### Structured diff data
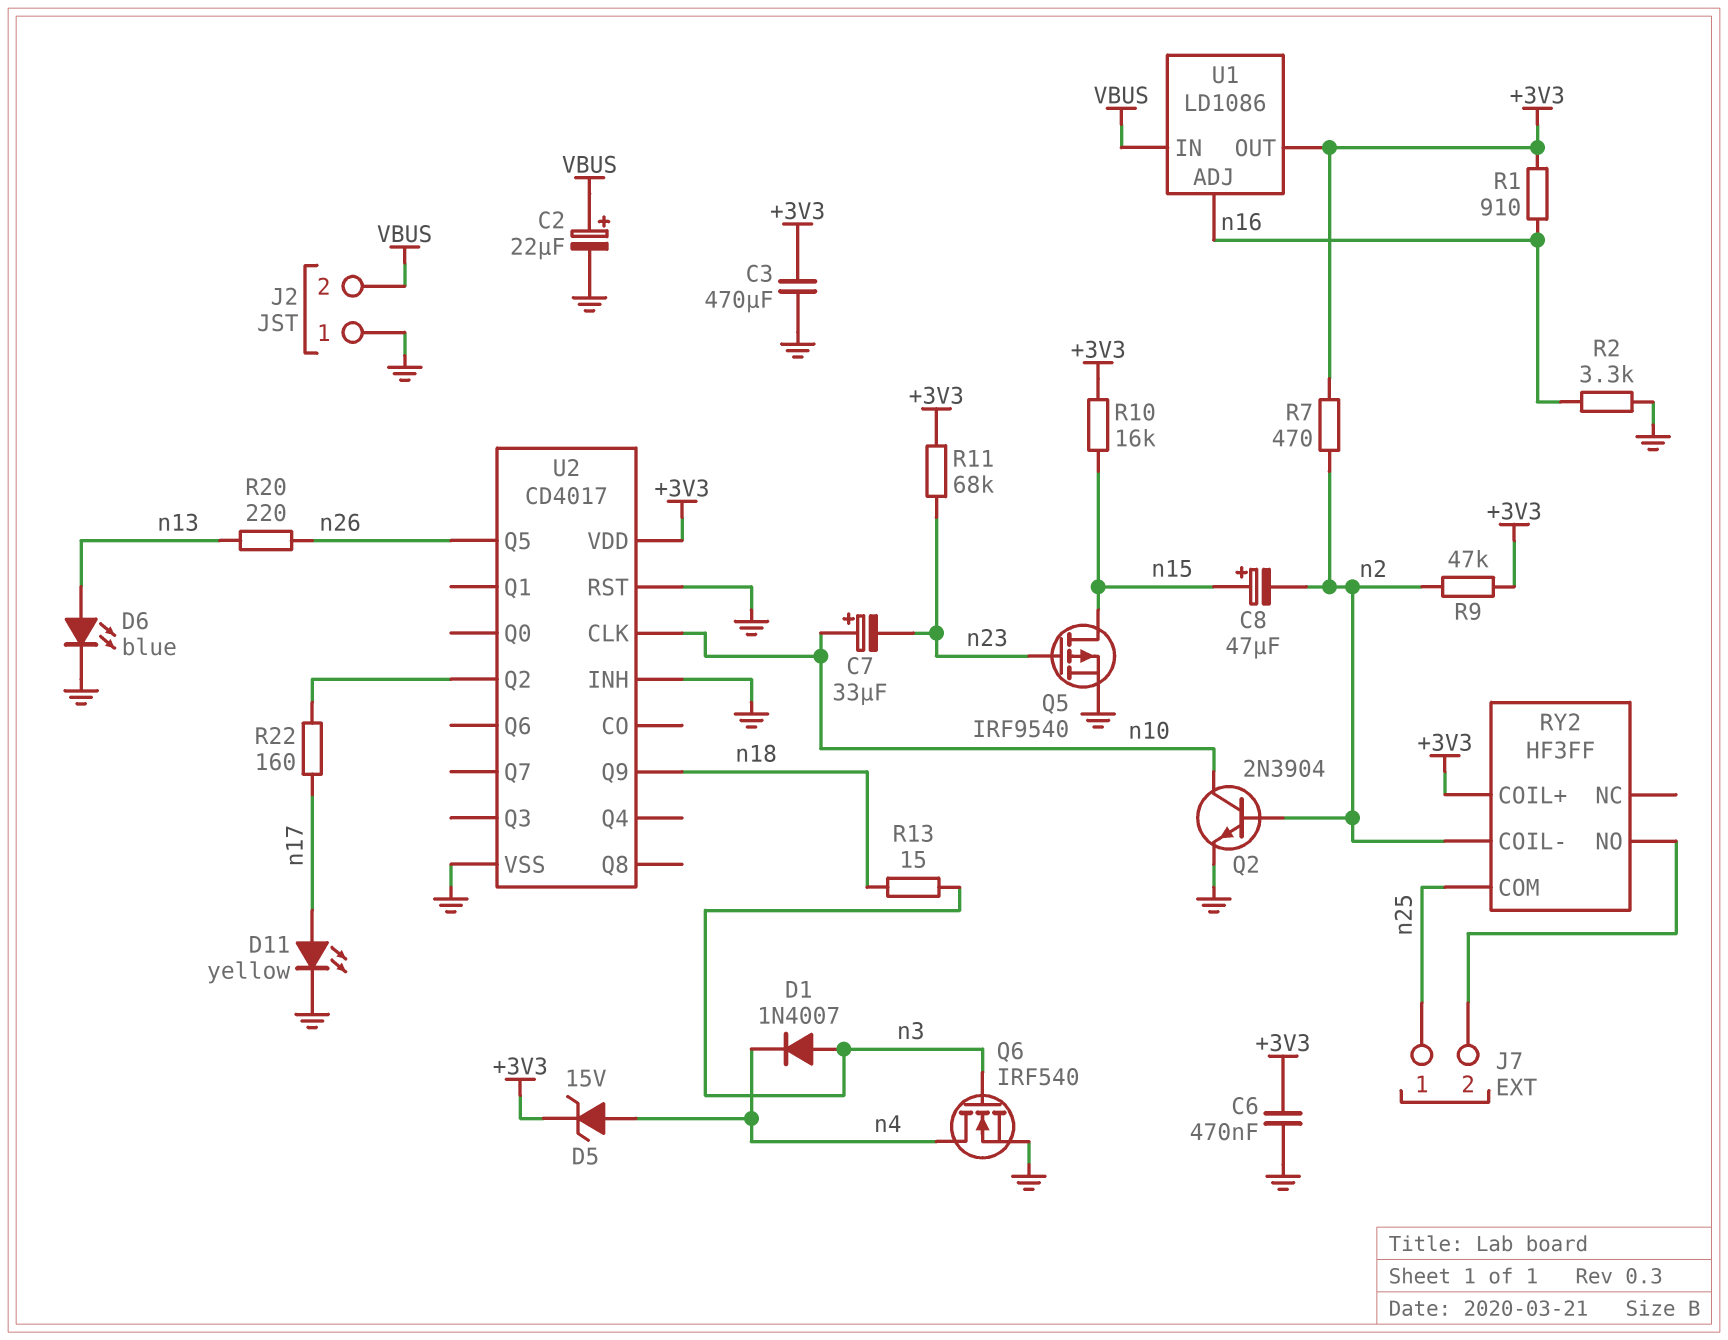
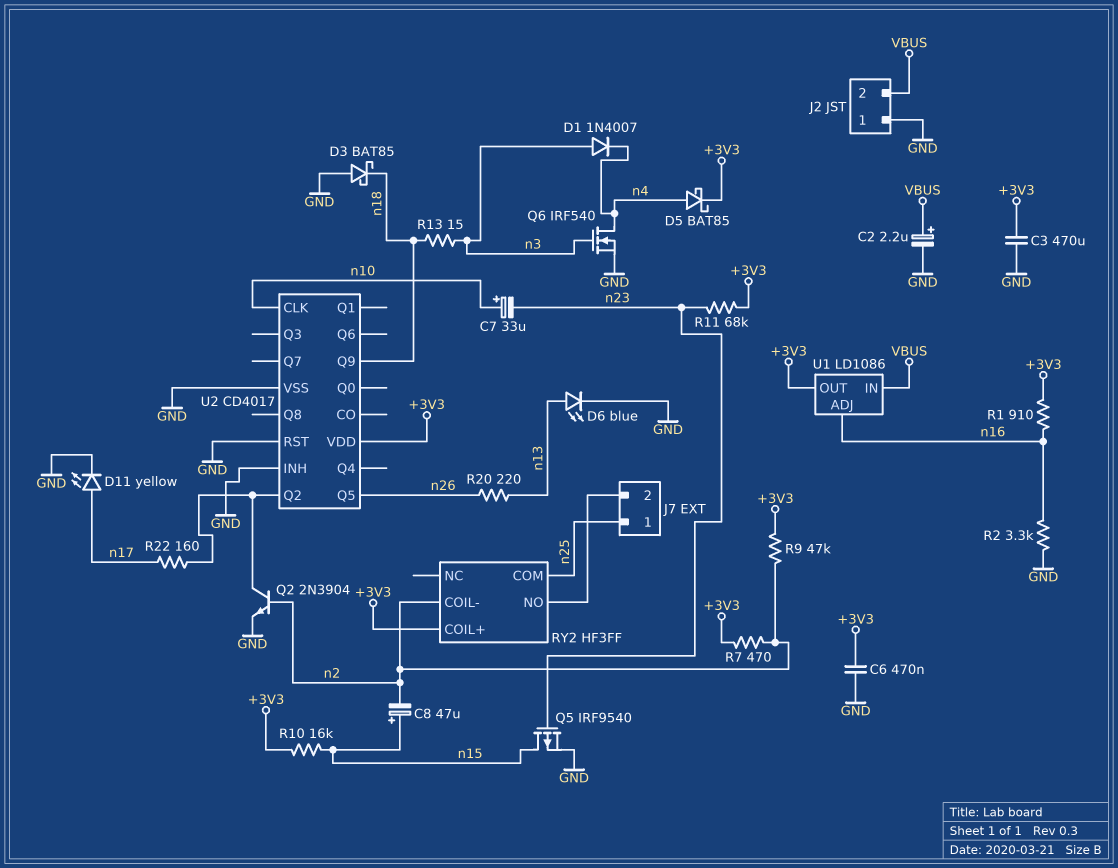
C2: 22uF (plus VBUS, minus GND) -> 2.2uF (plus VBUS, minus GND)
D3: none -> schottky BAT85 (A GND, K n18)
D5: zener 15V (A n4, K +3V3) -> schottky BAT85 (A n4, K +3V3)
Q2: NPN 2N3904 (B n2, C n10, E GND) -> NPN 2N3904 (B n2, C U2/Q2, E GND)

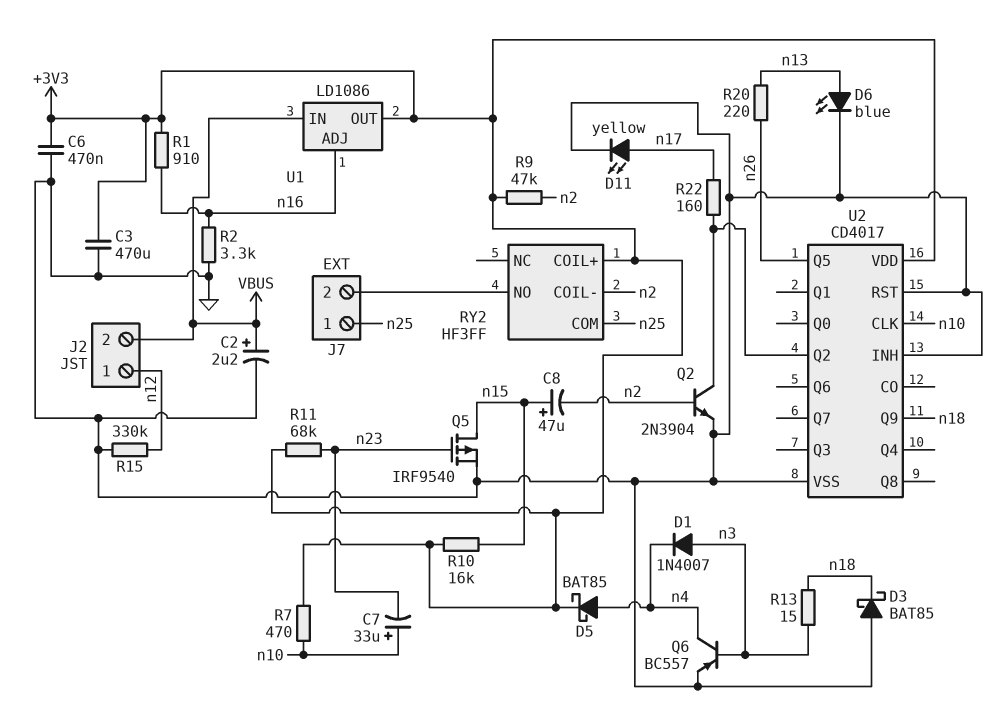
J2 pin 1: GND -> n12
Q6: NMOS IRF540 (G n3, D n4, S GND) -> PNP BC557 (B n3, C n4, E GND)
R7: 470 (+3V3, n2) -> 470 (+3V3, n10)
R15: none -> 330k (GND, n12)

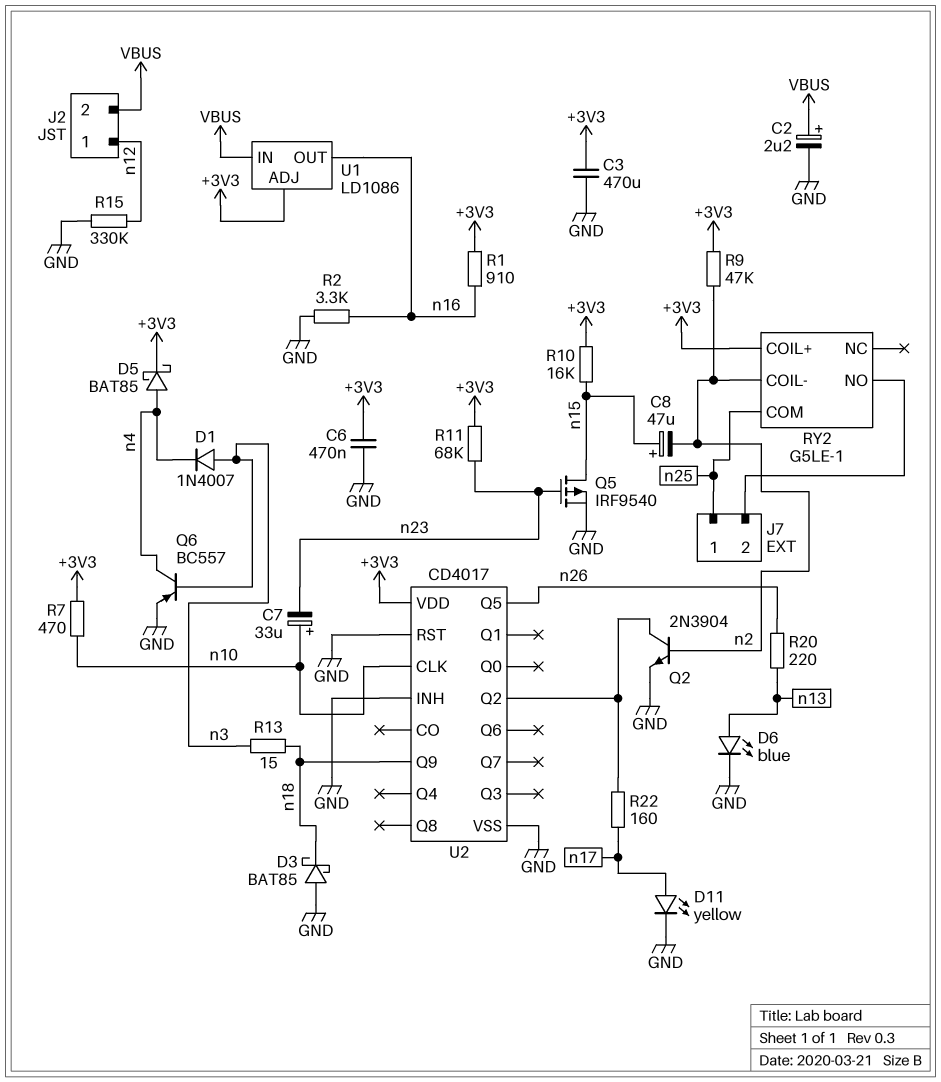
RY2: HF3FF -> G5LE-1
U1 pin ADJ: n16 -> +3V3
U1 pin OUT: +3V3 -> n16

### Instructions to follow
Every line from the one containing "D3: none -> schottky BAT85 (A GND, K n18)" through the final line of the records above is to be written out exactly; nothing else, and no pictures.

### Exercise solution
D3: none -> schottky BAT85 (A GND, K n18)
D5: zener 15V (A n4, K +3V3) -> schottky BAT85 (A n4, K +3V3)
Q2: NPN 2N3904 (B n2, C n10, E GND) -> NPN 2N3904 (B n2, C U2/Q2, E GND)

J2 pin 1: GND -> n12
Q6: NMOS IRF540 (G n3, D n4, S GND) -> PNP BC557 (B n3, C n4, E GND)
R7: 470 (+3V3, n2) -> 470 (+3V3, n10)
R15: none -> 330k (GND, n12)

RY2: HF3FF -> G5LE-1
U1 pin ADJ: n16 -> +3V3
U1 pin OUT: +3V3 -> n16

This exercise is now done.